BEGIN Records supplied

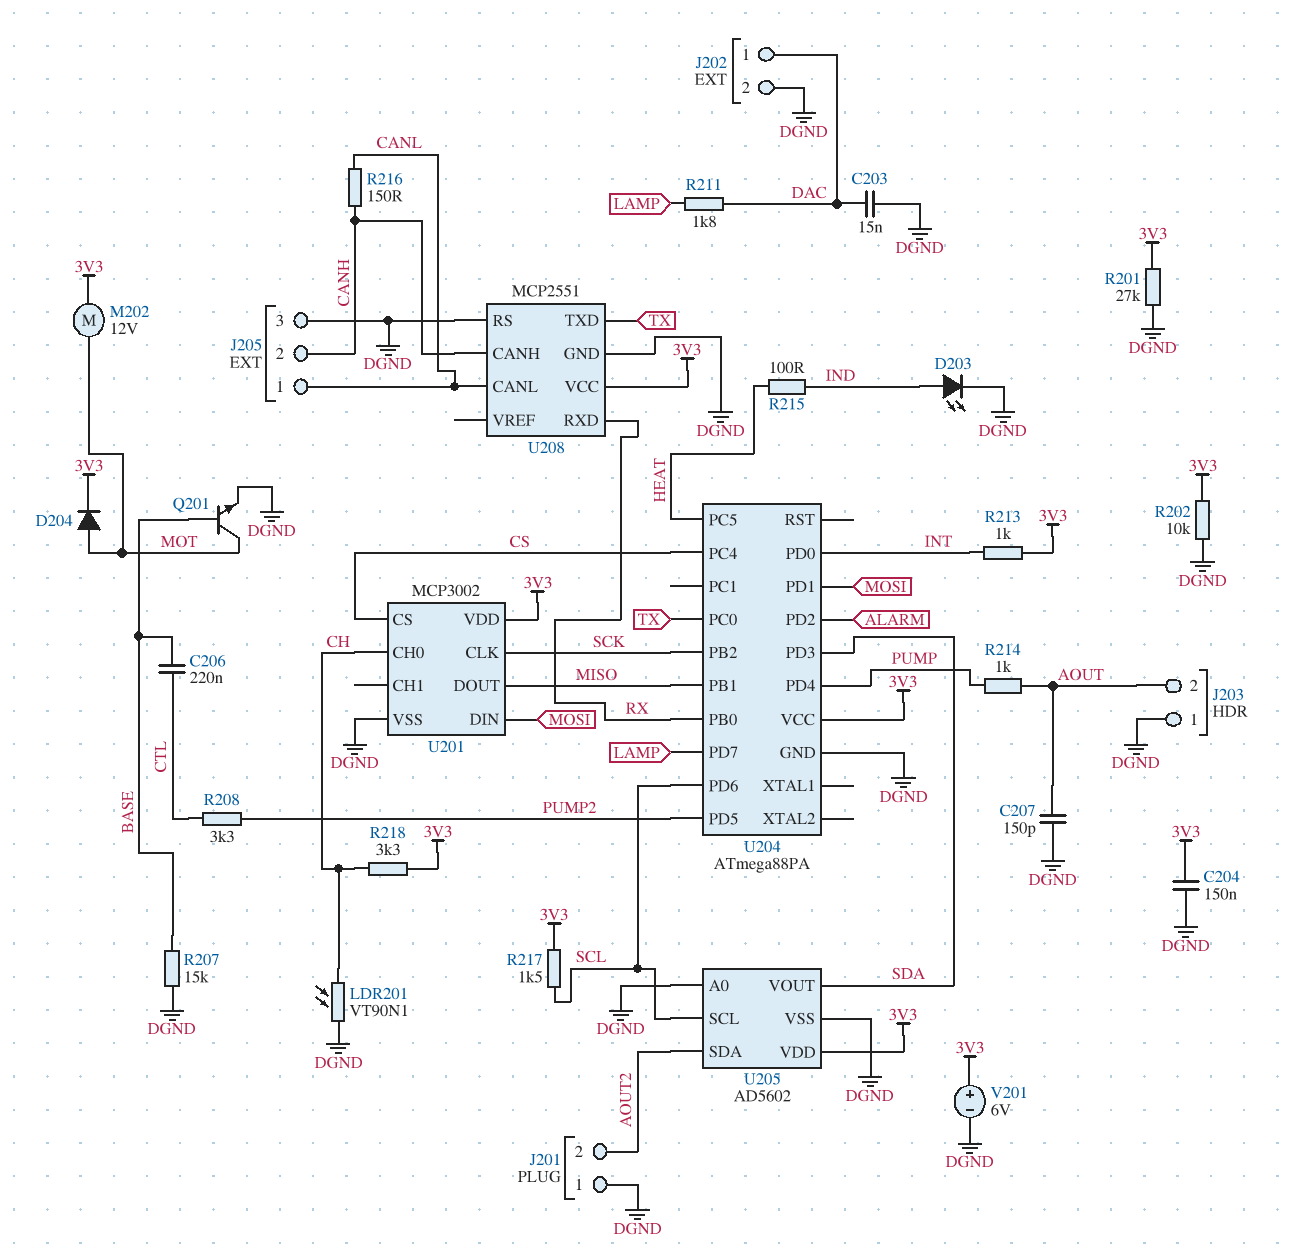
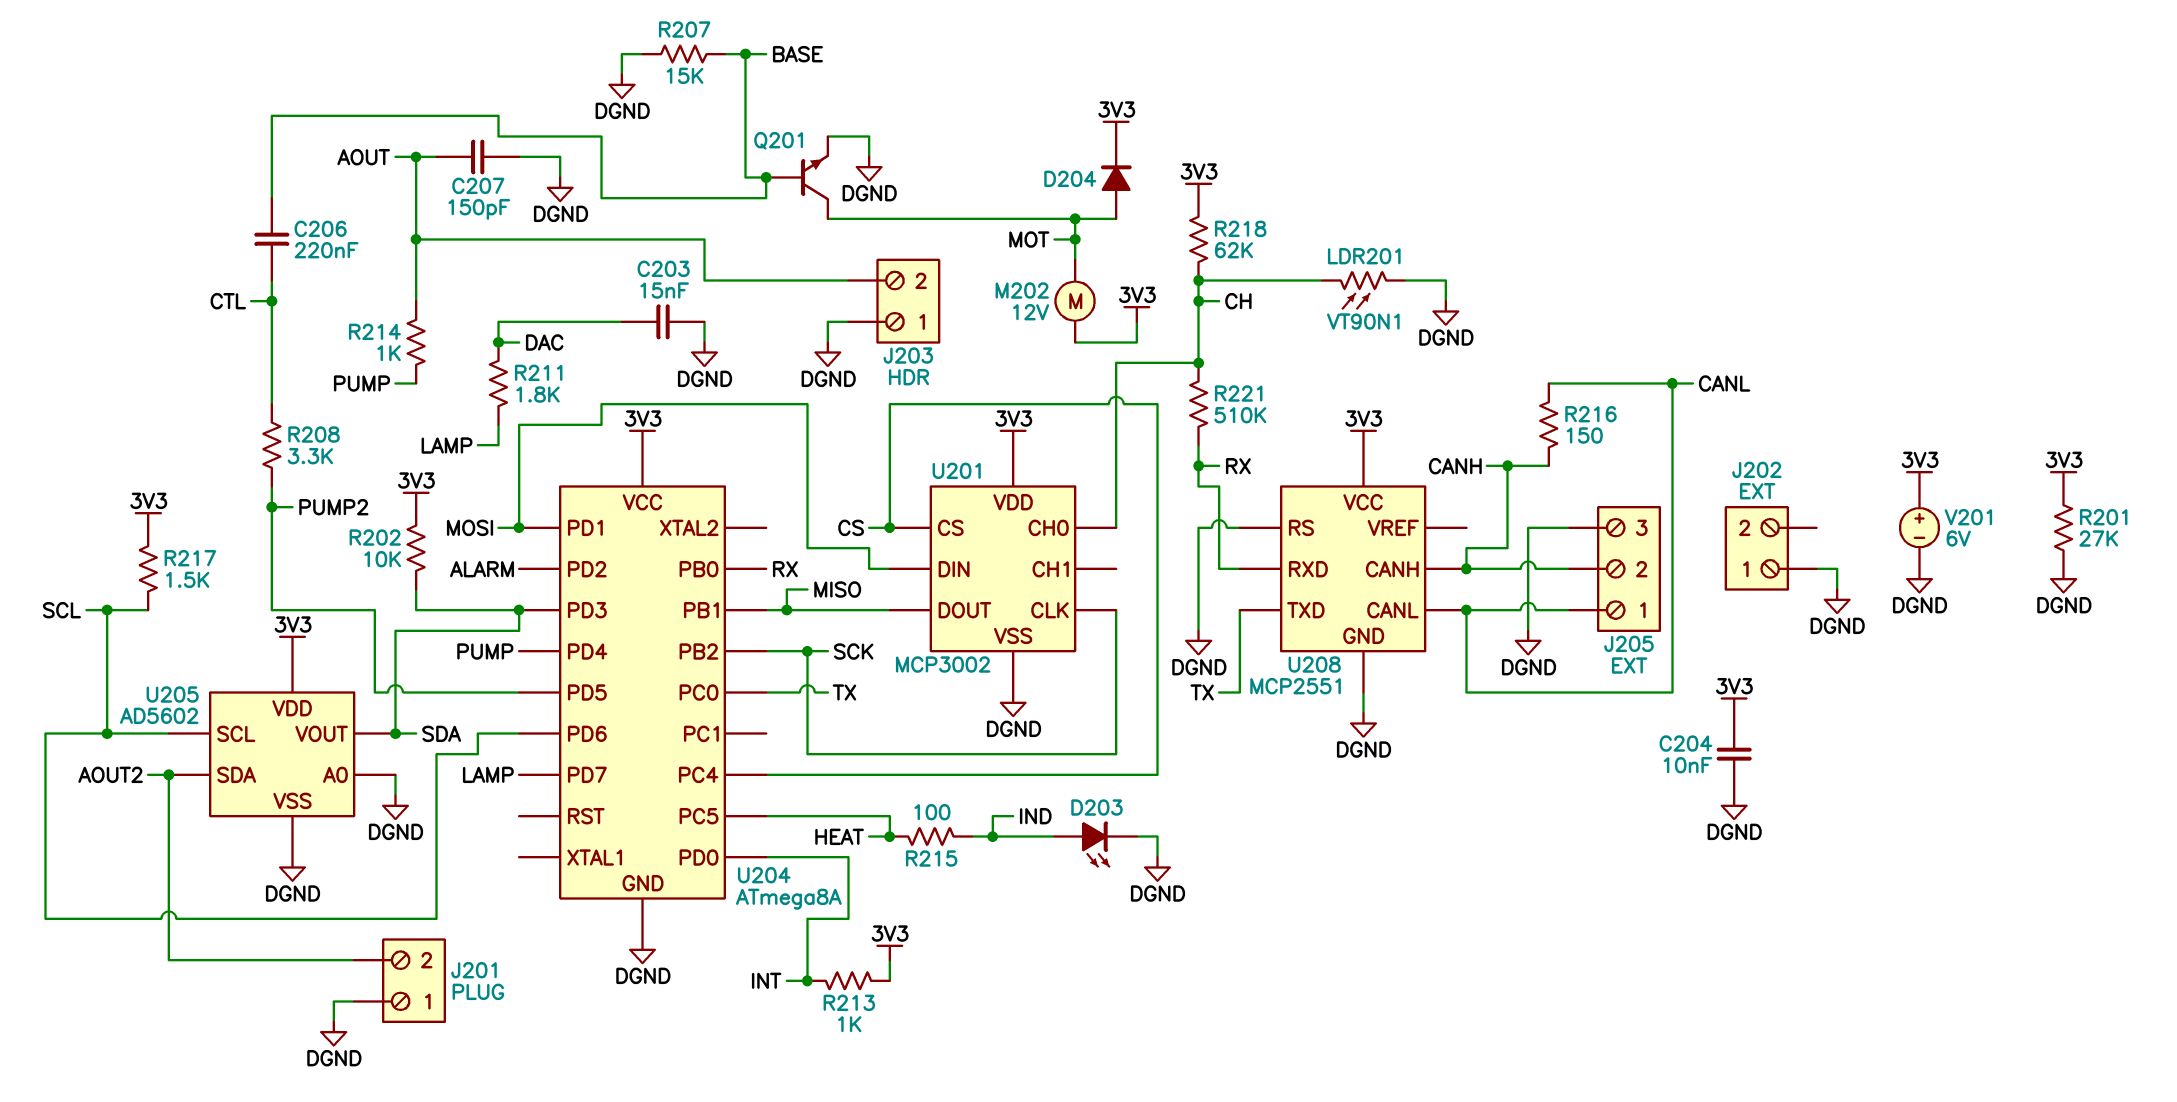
C204: 150nF (3V3, DGND) -> 10nF (3V3, DGND)
J202 pin 1: DAC -> DGND
J202 pin 2: DGND -> none
R202: 10k (3V3, DGND) -> 10k (3V3, SDA)
R218: 3.3k (3V3, CH) -> 62k (3V3, CH)
R221: none -> 510k (CH, RX)
U204: ATmega88PA -> ATmega8A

END Records supplied

[Task requirements]
Copy all the lines above that hold the string "DGND".

[Written response]
C204: 150nF (3V3, DGND) -> 10nF (3V3, DGND)
J202 pin 1: DAC -> DGND
J202 pin 2: DGND -> none
R202: 10k (3V3, DGND) -> 10k (3V3, SDA)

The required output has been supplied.